[Data for analysis Boundary: Start]
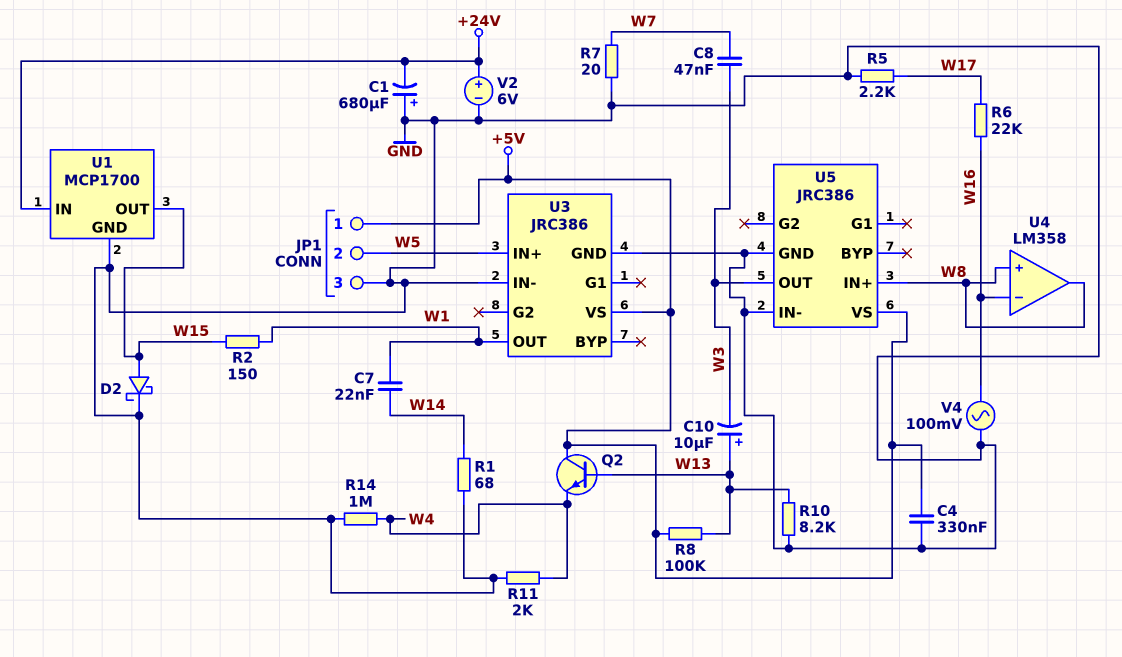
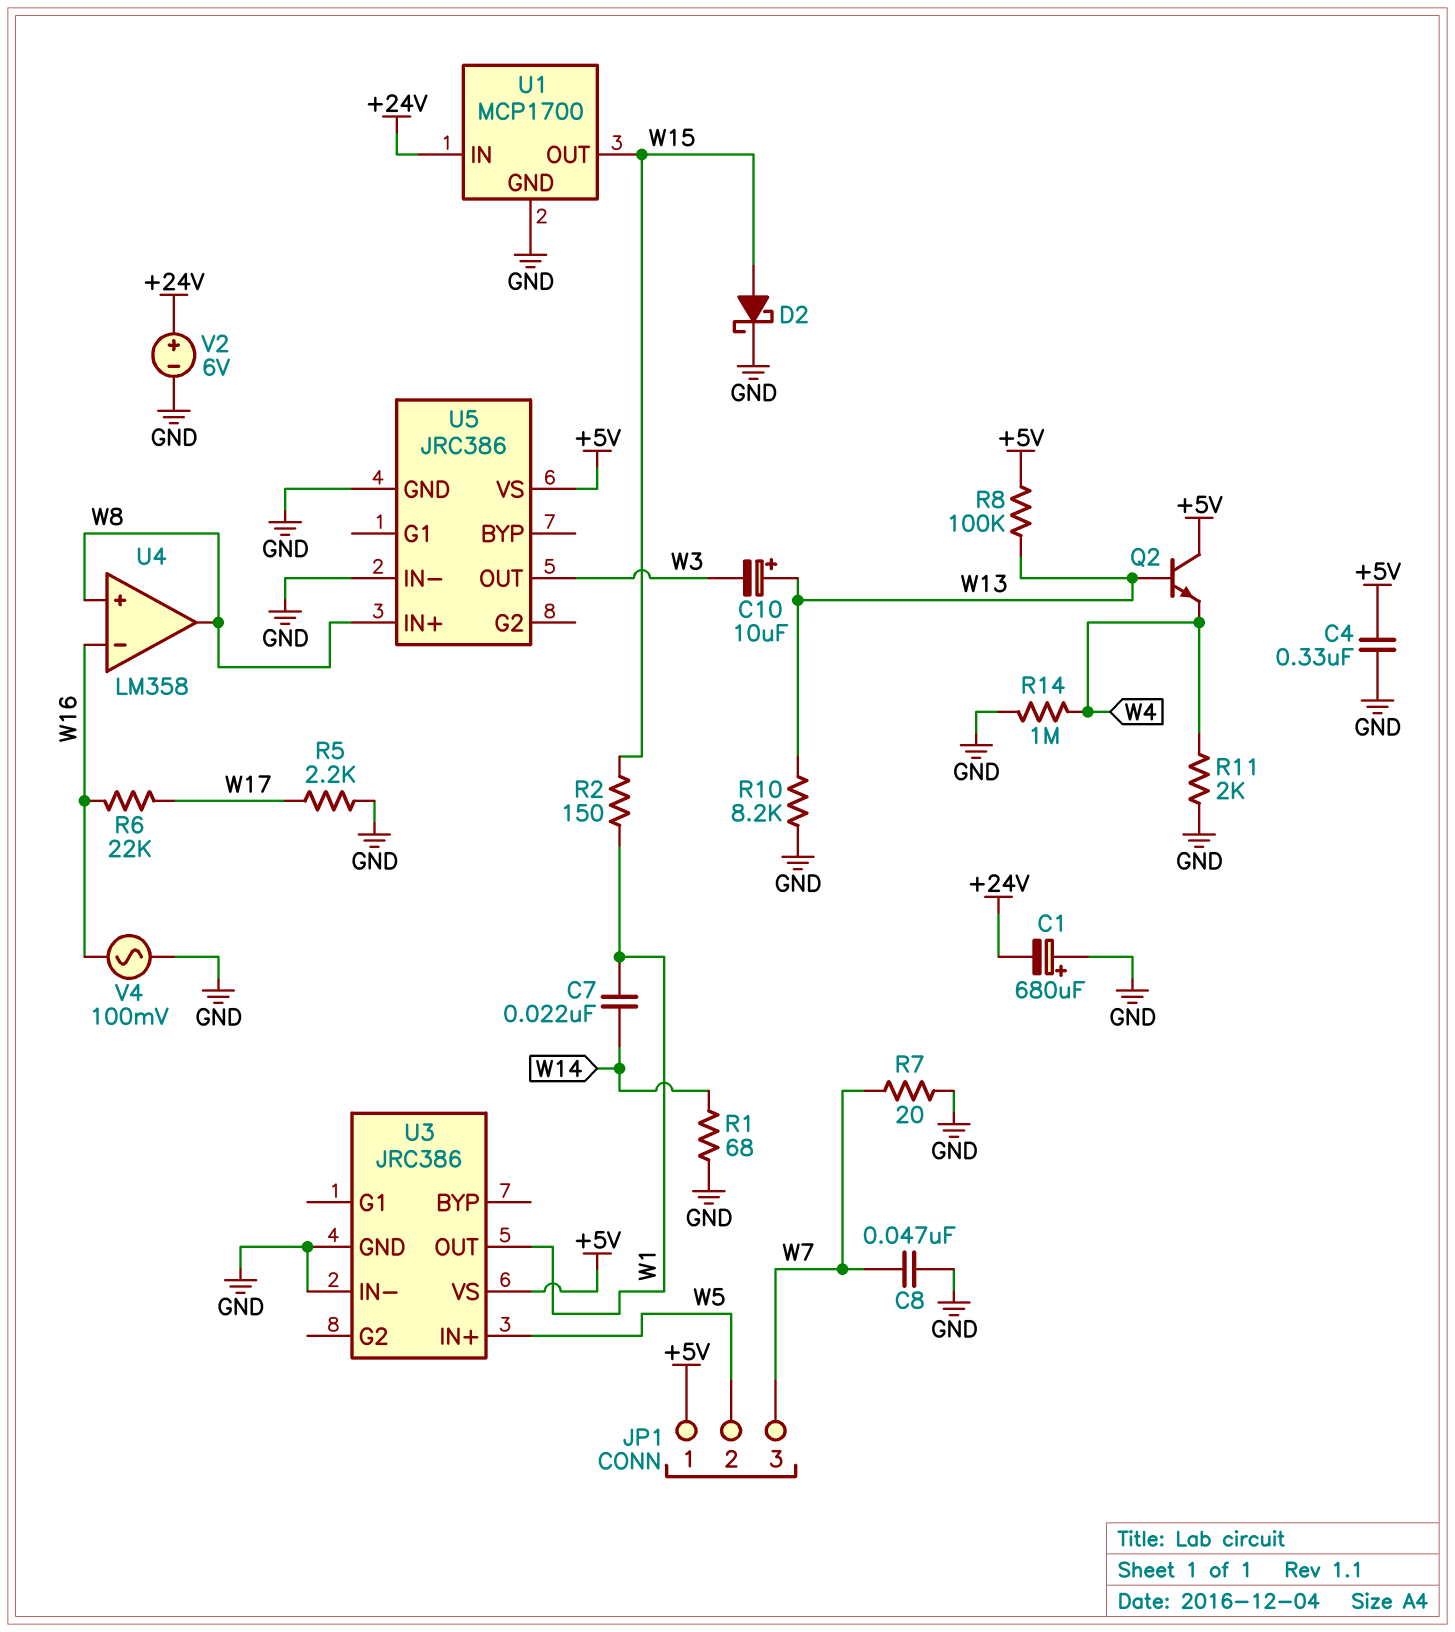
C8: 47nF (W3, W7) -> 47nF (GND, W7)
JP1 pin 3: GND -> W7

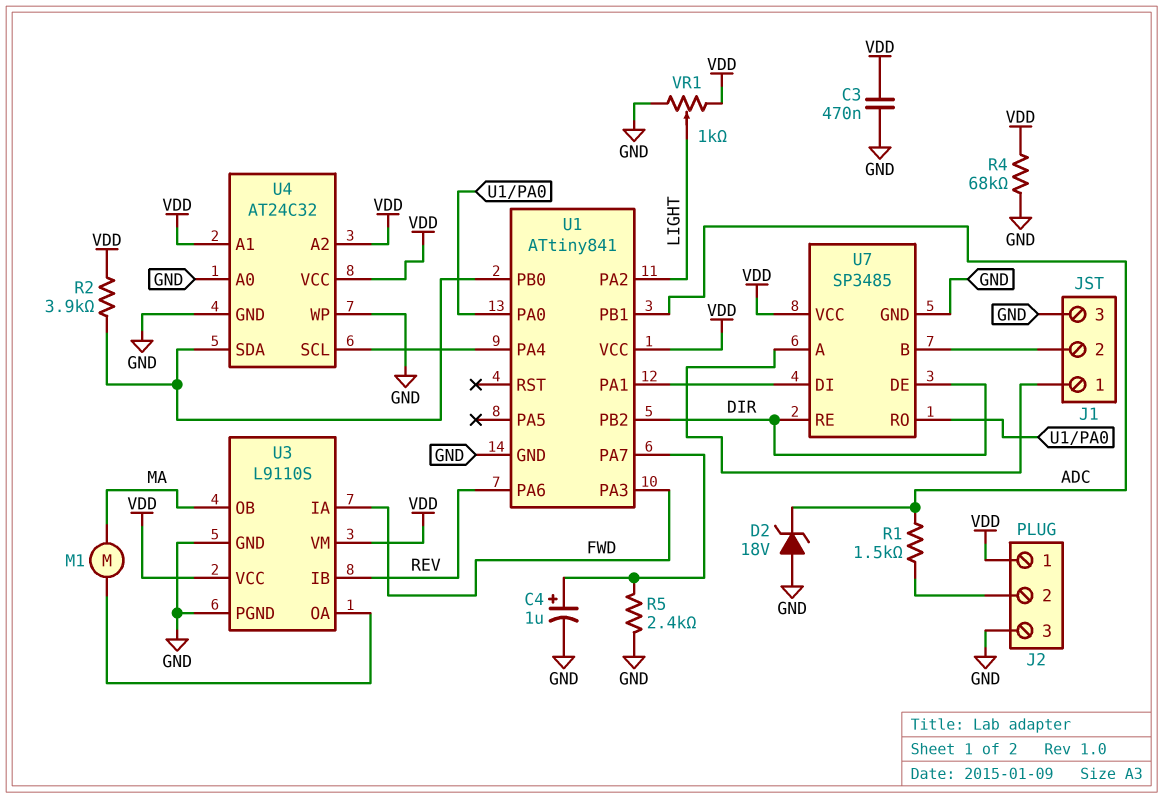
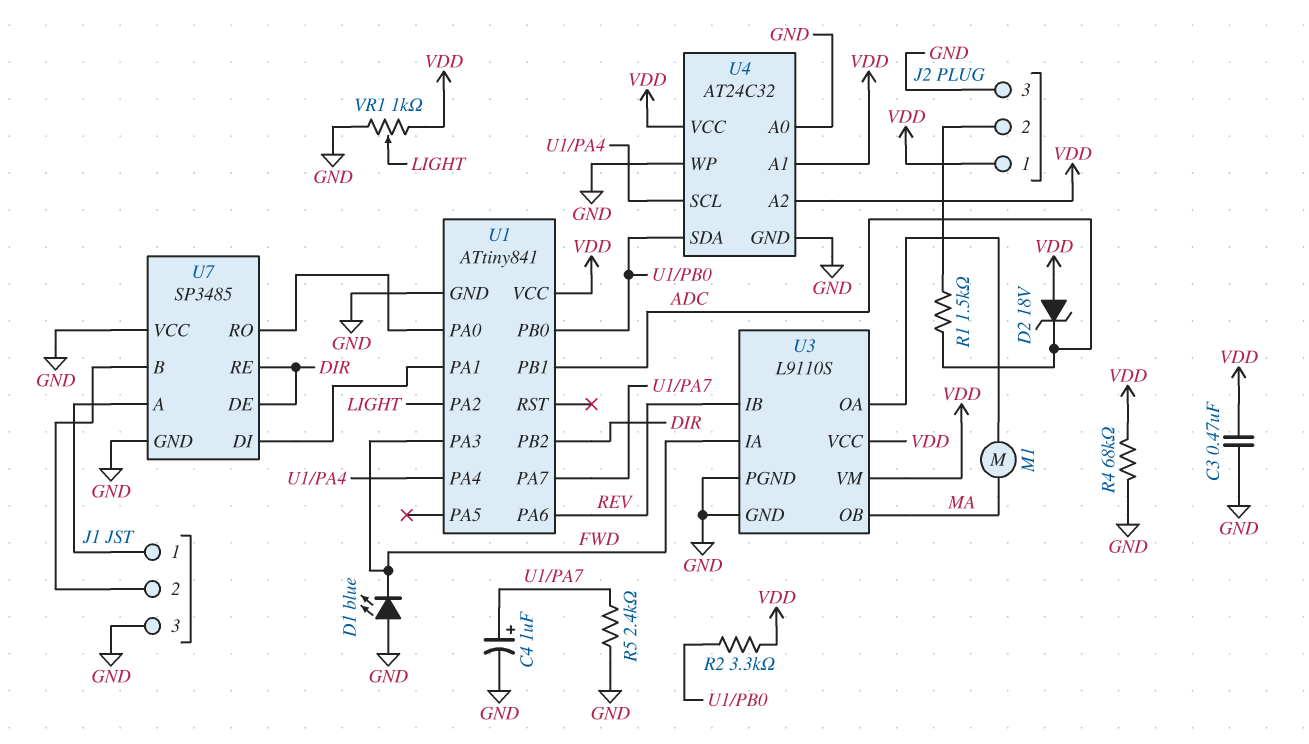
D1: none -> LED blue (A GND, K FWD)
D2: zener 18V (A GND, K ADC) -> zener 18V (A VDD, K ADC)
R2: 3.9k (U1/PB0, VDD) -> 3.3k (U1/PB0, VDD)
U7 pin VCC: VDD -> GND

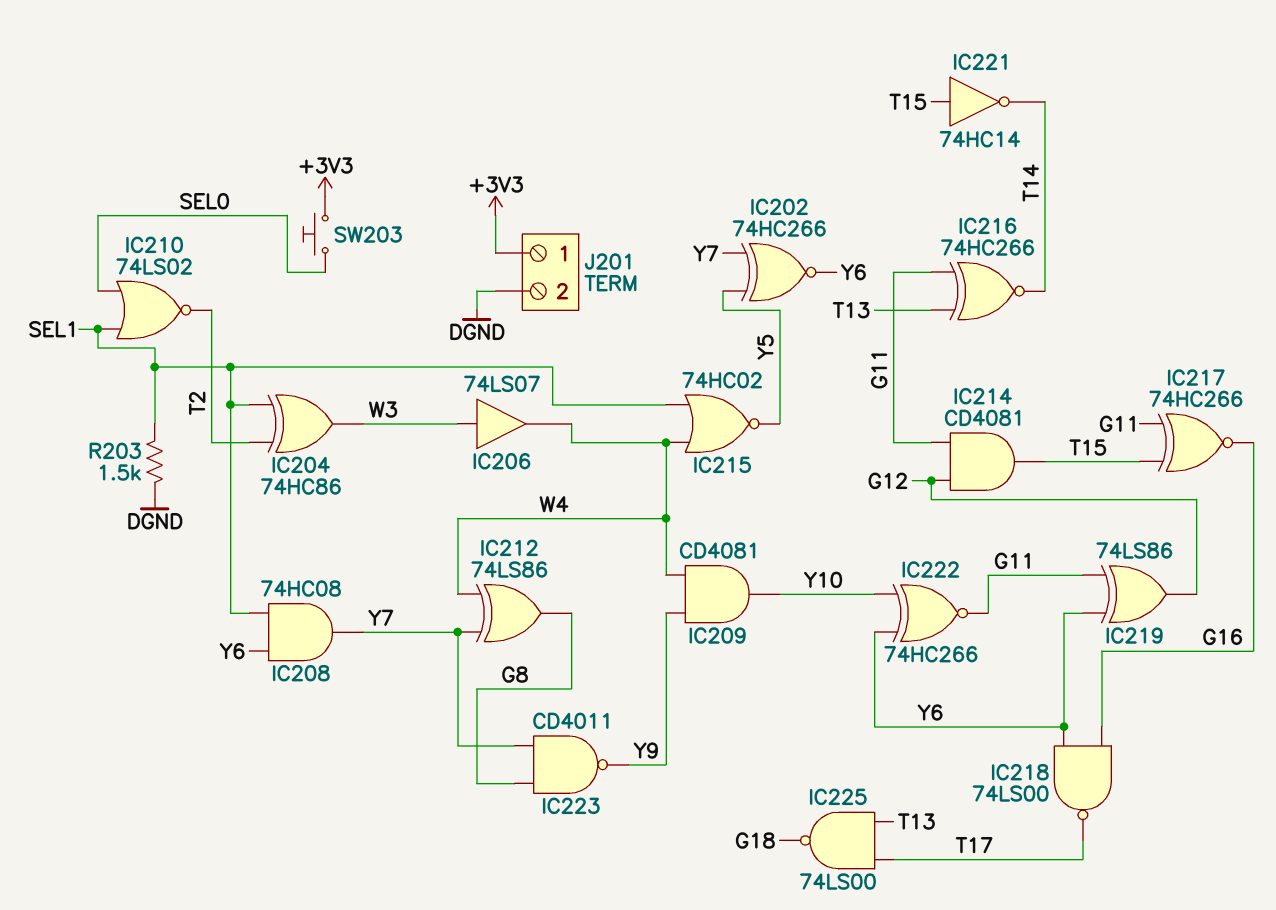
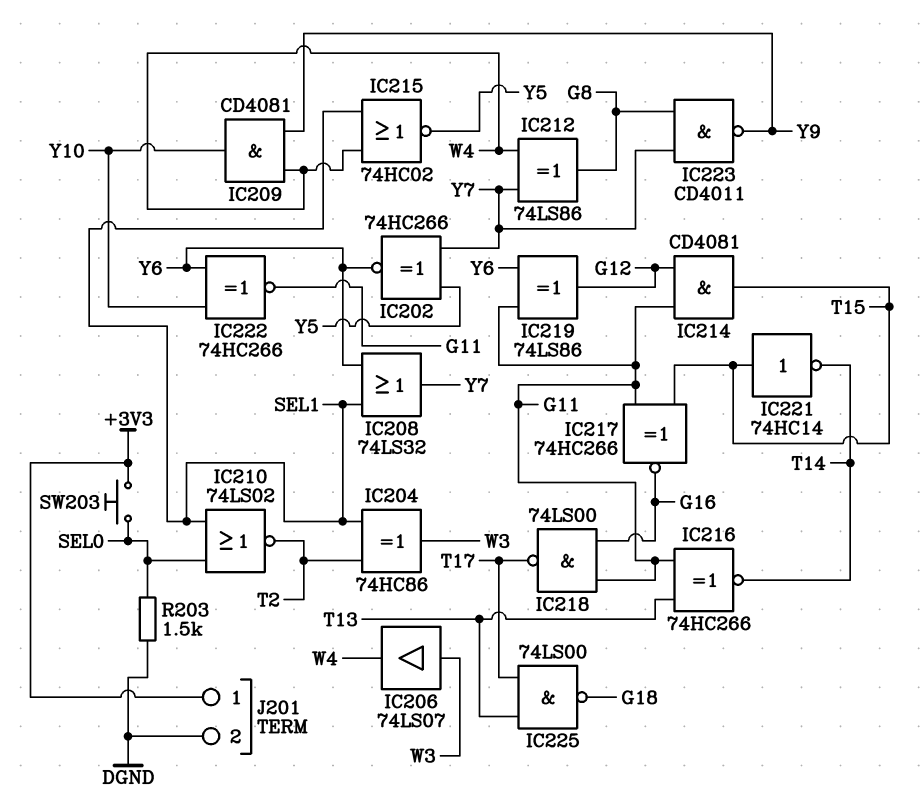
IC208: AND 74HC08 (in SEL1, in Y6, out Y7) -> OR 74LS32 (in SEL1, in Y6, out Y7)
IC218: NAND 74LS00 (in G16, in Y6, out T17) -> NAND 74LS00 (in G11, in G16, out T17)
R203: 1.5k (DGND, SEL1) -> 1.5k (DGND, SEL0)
[Data for analysis Boundary: End]
## Exercise aim
Could you reproduce the records above exactly, leaving out every picture?

## Solution for this task
C8: 47nF (W3, W7) -> 47nF (GND, W7)
JP1 pin 3: GND -> W7

D1: none -> LED blue (A GND, K FWD)
D2: zener 18V (A GND, K ADC) -> zener 18V (A VDD, K ADC)
R2: 3.9k (U1/PB0, VDD) -> 3.3k (U1/PB0, VDD)
U7 pin VCC: VDD -> GND

IC208: AND 74HC08 (in SEL1, in Y6, out Y7) -> OR 74LS32 (in SEL1, in Y6, out Y7)
IC218: NAND 74LS00 (in G16, in Y6, out T17) -> NAND 74LS00 (in G11, in G16, out T17)
R203: 1.5k (DGND, SEL1) -> 1.5k (DGND, SEL0)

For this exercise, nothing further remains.